## YOUR INSTRUCTIONS
For the listing below, show each line that includes the string "none".

*** Opening of INPUT RECORDS ***

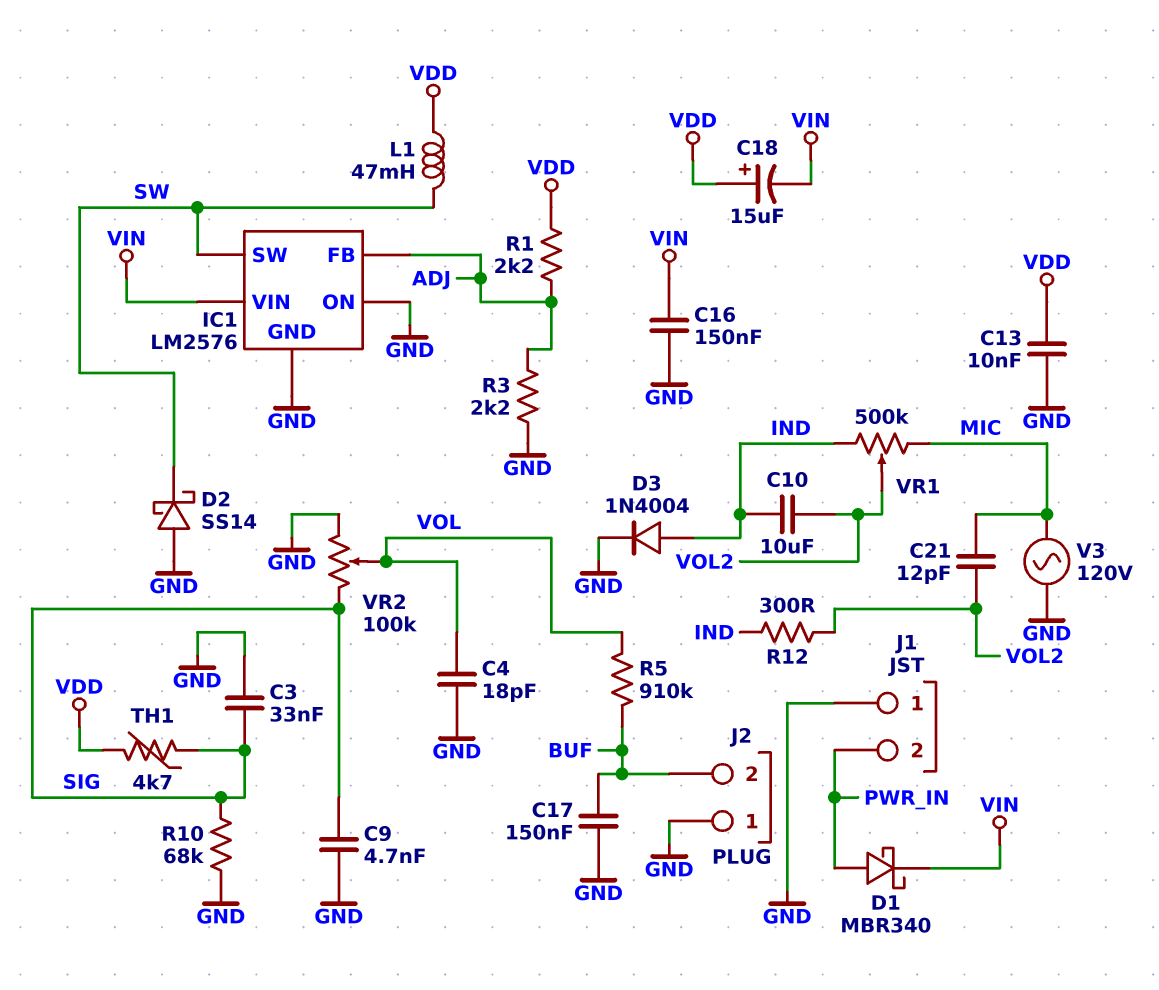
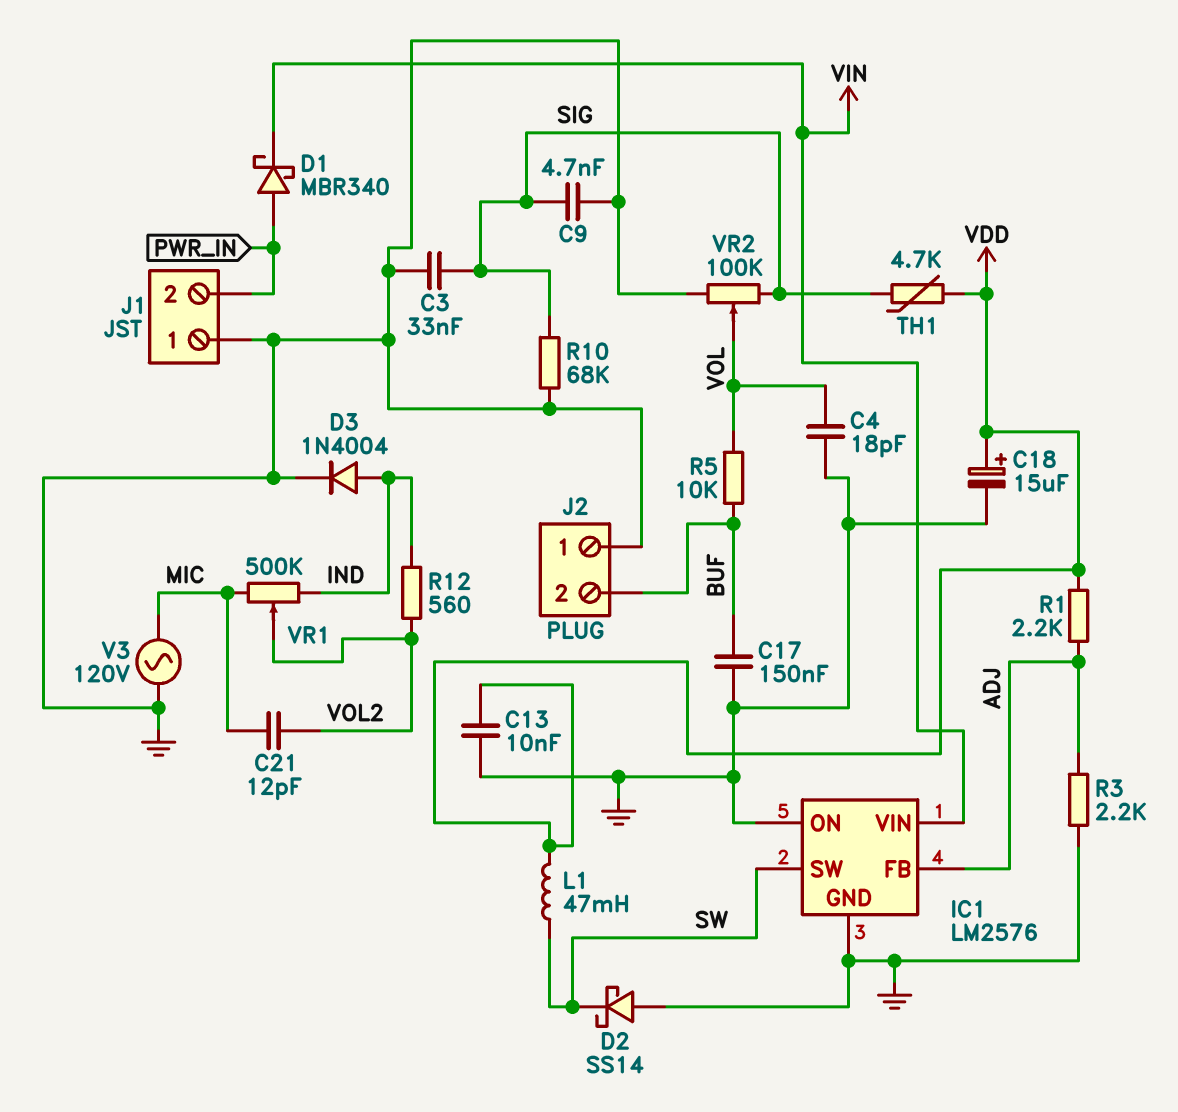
C10: 10uF (IND, VOL2) -> none
C16: 150nF (GND, VIN) -> none
C18: 15uF (plus VDD, minus VIN) -> 15uF (plus VDD, minus GND)
R5: 910k (BUF, VOL) -> 10k (BUF, VOL)
R12: 300 (IND, VOL2) -> 560 (IND, VOL2)

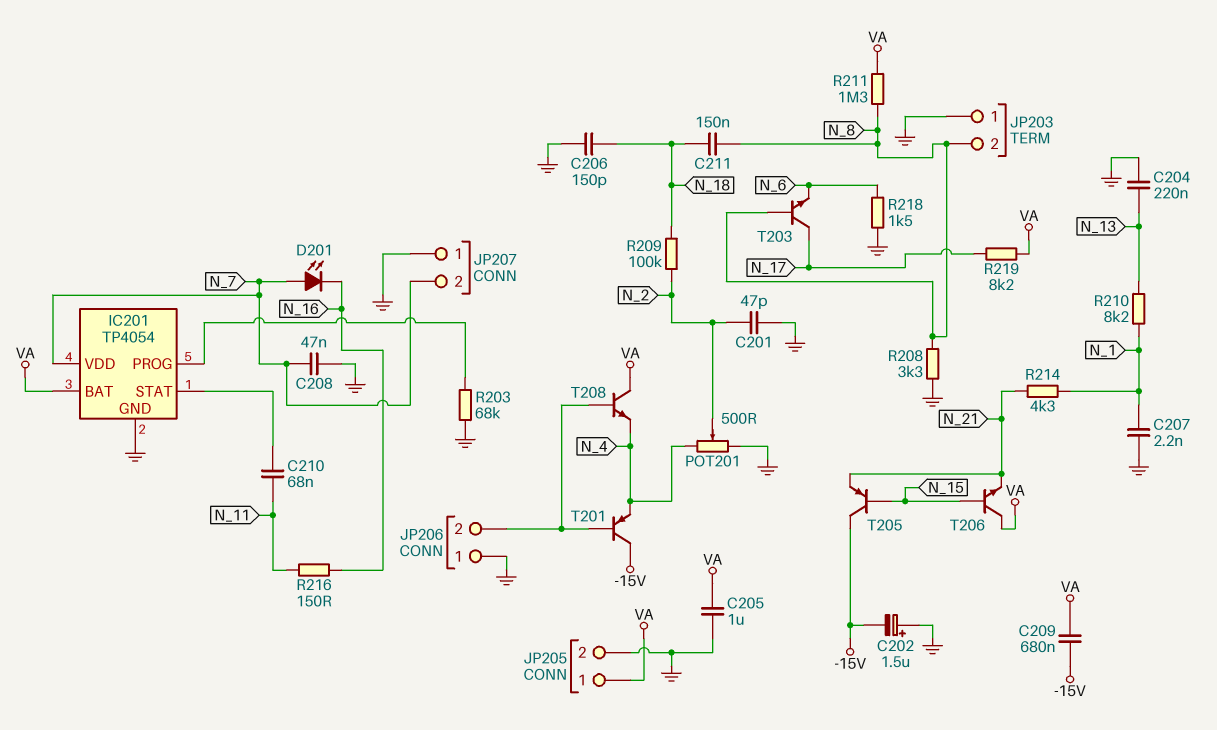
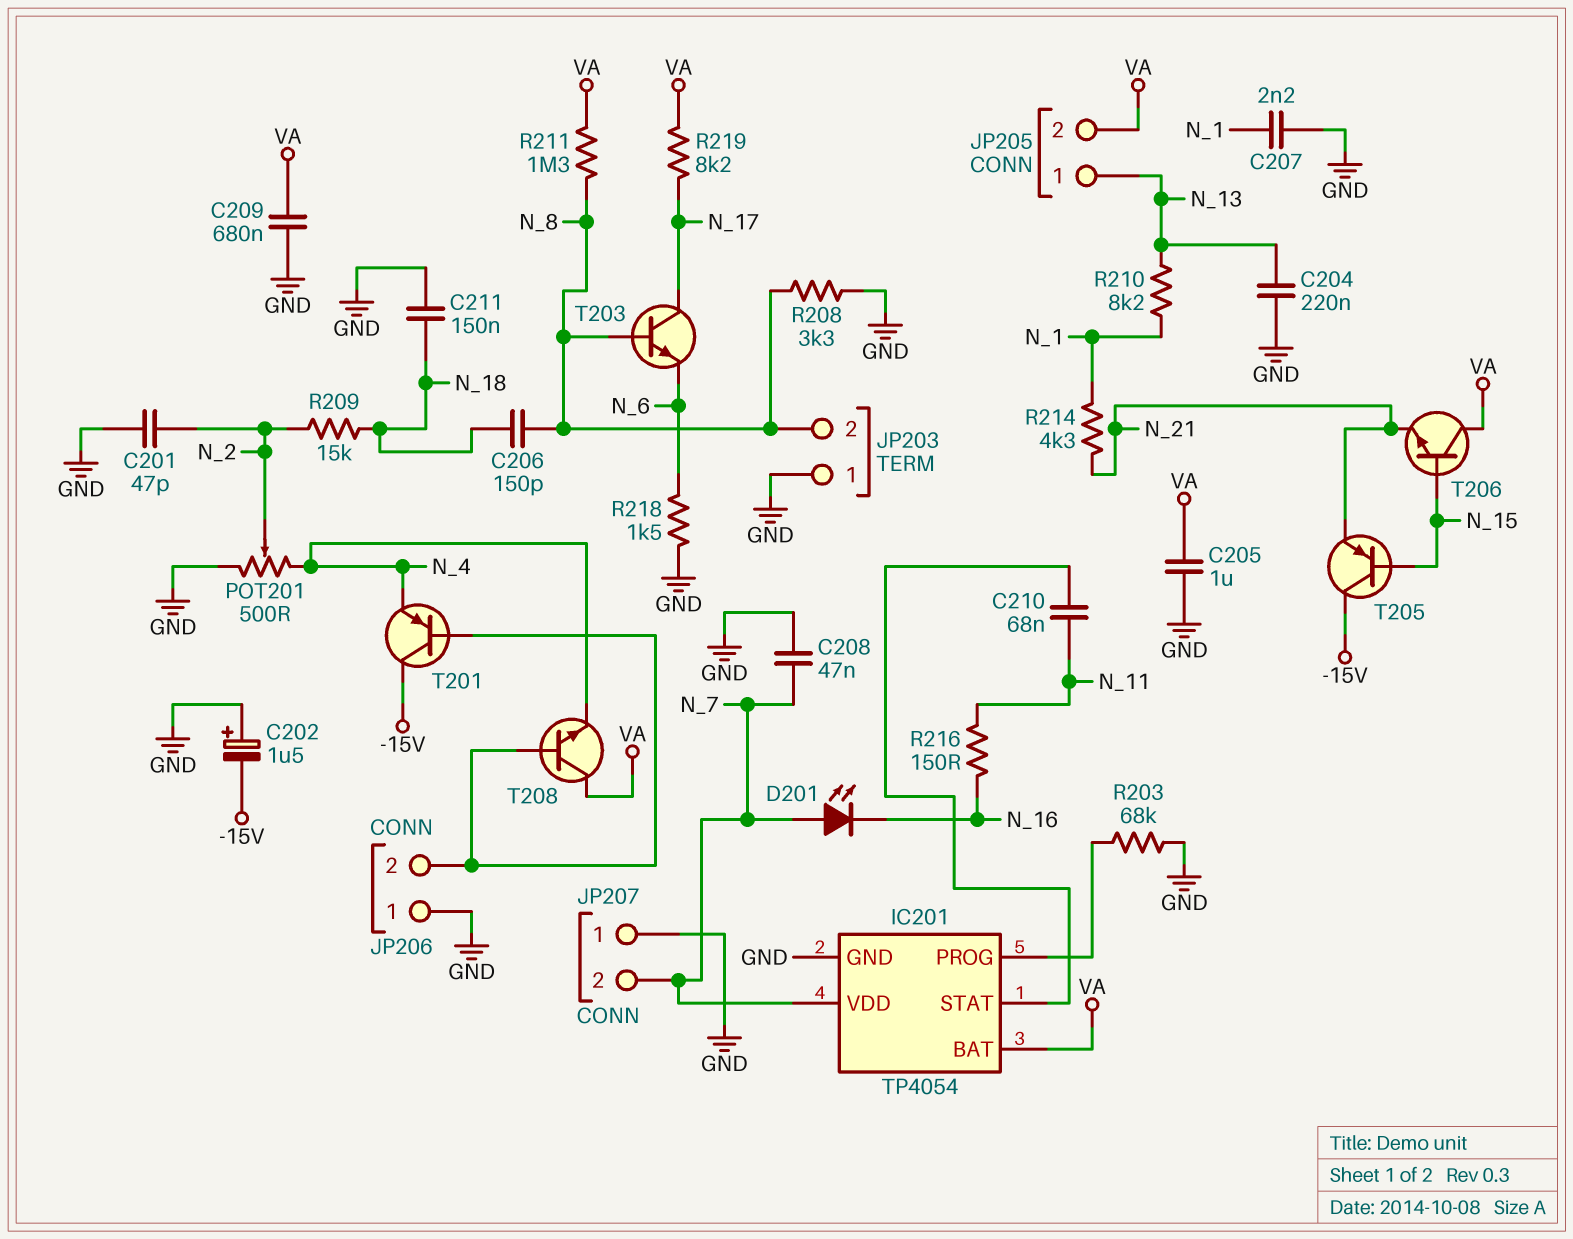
C206: 150pF (GND, N_18) -> 150pF (N_8, N_18)
C209: 680nF (-15V, VA) -> 680nF (GND, VA)
C211: 150nF (N_8, N_18) -> 150nF (GND, N_18)
JP205 pin 1: VA -> N_13
JP205 pin 2: GND -> VA
R209: 100k (N_2, N_18) -> 15k (N_2, N_18)

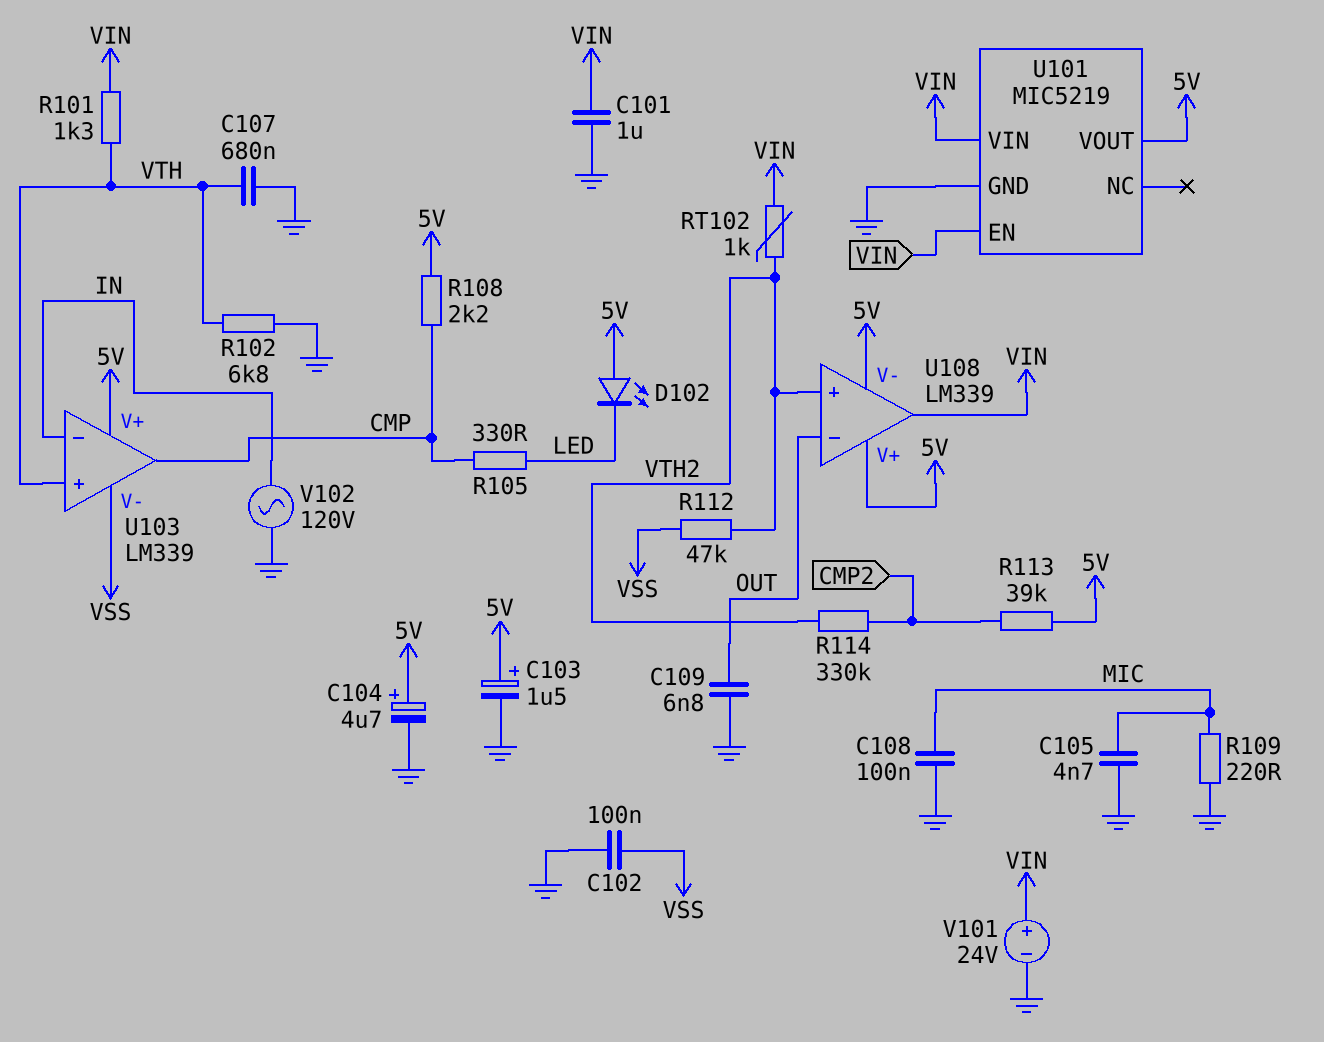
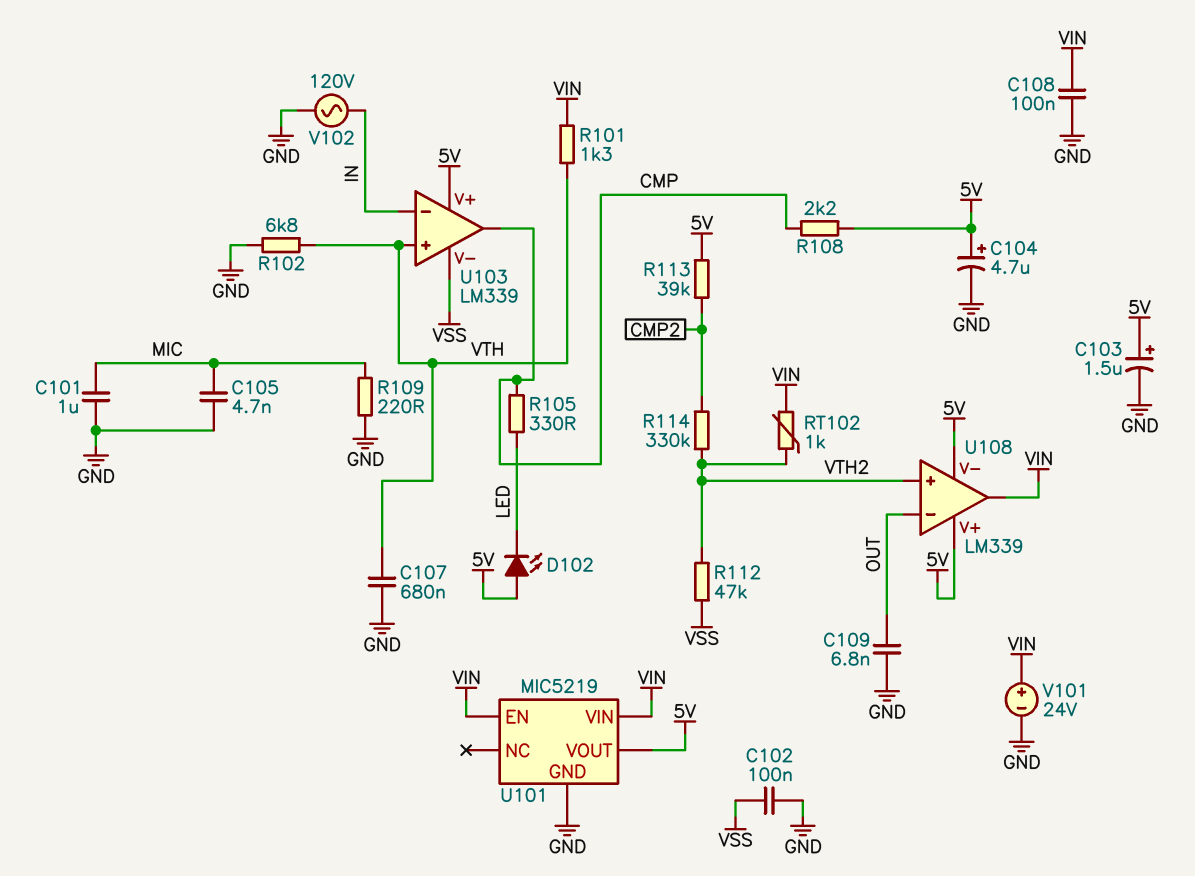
C101: 1uF (GND, VIN) -> 1uF (GND, MIC)
C108: 100nF (GND, MIC) -> 100nF (GND, VIN)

*** Close of INPUT RECORDS ***

## OUTPUT OF THE TASK
C10: 10uF (IND, VOL2) -> none
C16: 150nF (GND, VIN) -> none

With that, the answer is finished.